→ **TASK DETAILS**
Both the line with "The purple fork" and the line with "The second view gained the russet jam" in the records below must appear in the output, along with every line between them, exactly and with nothing added.

→ **DATA FOR PROCESSING**
^^^^

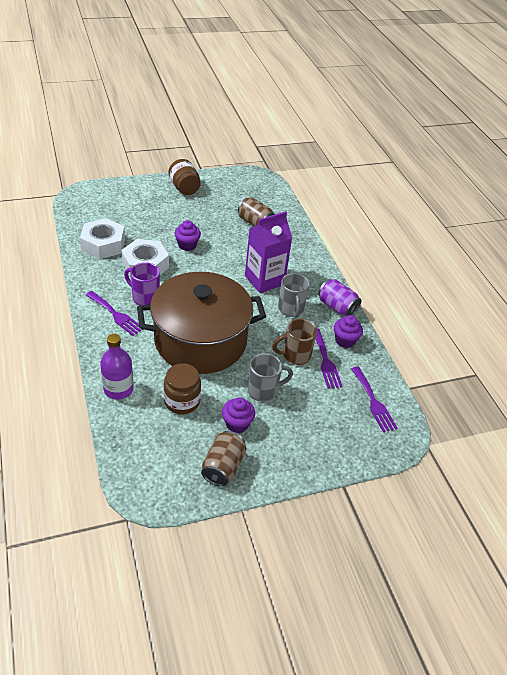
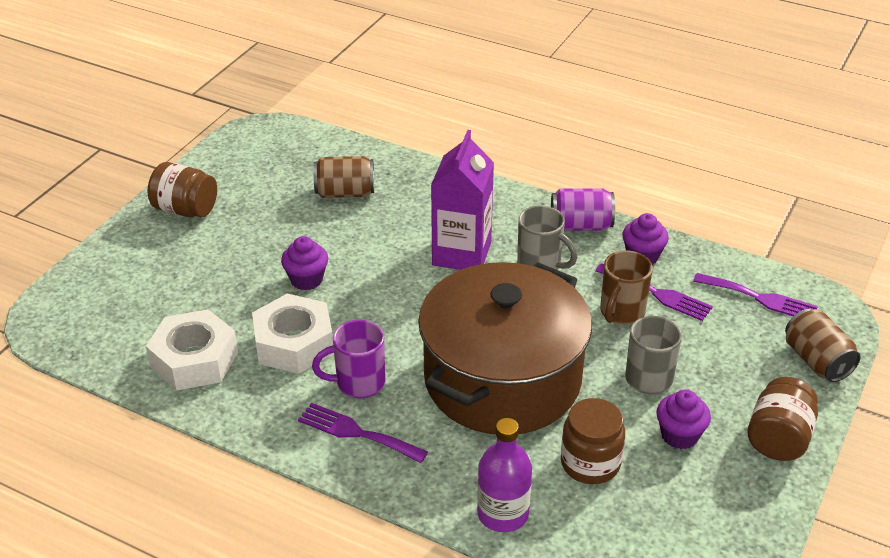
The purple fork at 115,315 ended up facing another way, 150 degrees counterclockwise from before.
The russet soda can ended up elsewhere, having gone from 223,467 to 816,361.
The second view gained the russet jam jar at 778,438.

^^^^

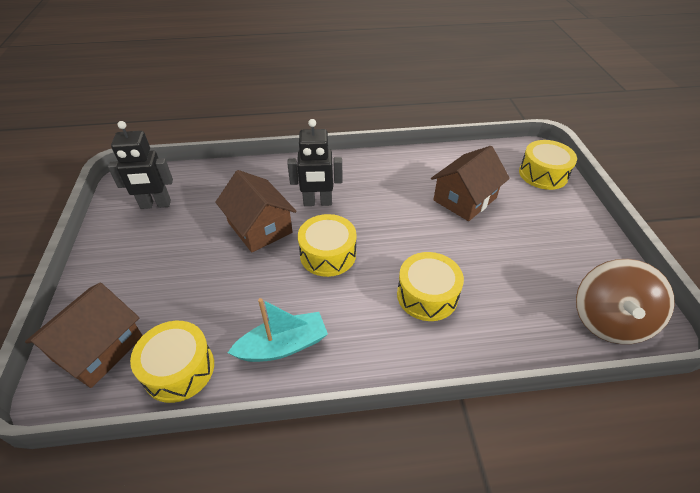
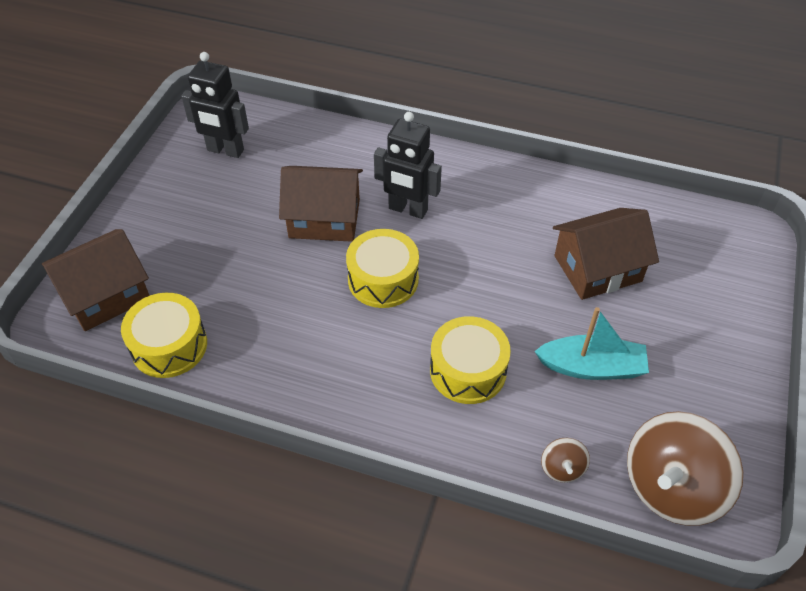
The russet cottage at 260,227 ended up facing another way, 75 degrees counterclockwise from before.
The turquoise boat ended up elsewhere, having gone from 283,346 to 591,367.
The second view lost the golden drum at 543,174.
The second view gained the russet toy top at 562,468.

^^^^

→ **TASK RESPONSE**
The purple fork at 115,315 ended up facing another way, 150 degrees counterclockwise from before.
The russet soda can ended up elsewhere, having gone from 223,467 to 816,361.
The second view gained the russet jam jar at 778,438.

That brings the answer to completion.